=== PROBLEM ===
Report each line of the items below in which the word "couch" appears.

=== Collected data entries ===
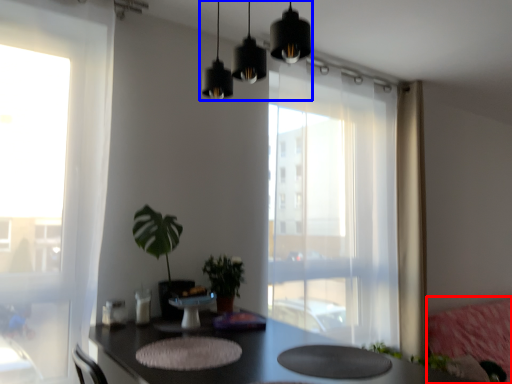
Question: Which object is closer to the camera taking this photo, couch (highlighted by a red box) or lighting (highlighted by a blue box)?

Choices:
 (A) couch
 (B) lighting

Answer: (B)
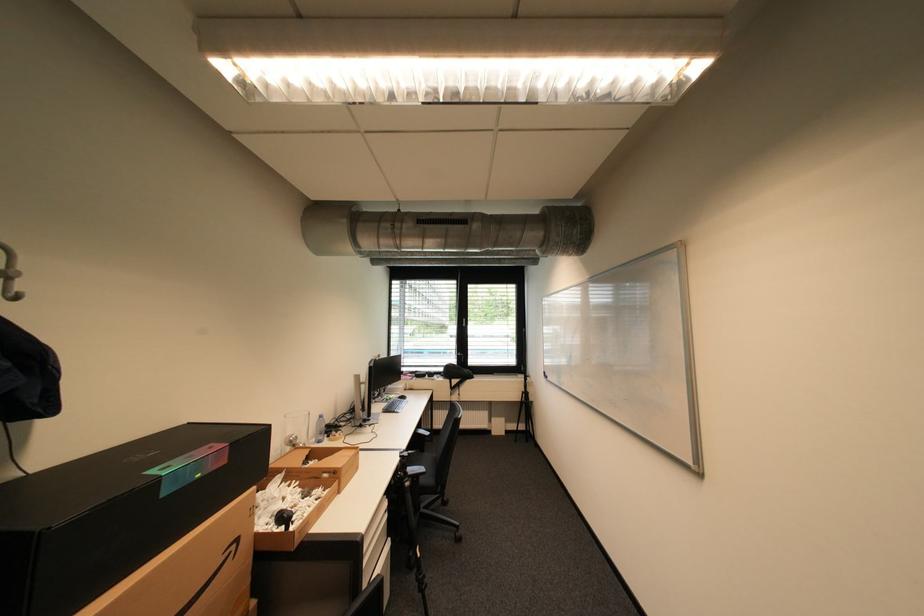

=== SOLUTION TO THIS PROBLEM ===
Question: Which object is closer to the camera taking this photo, couch (highlighted by a red box) or lighting (highlighted by a blue box)?
 (A) couch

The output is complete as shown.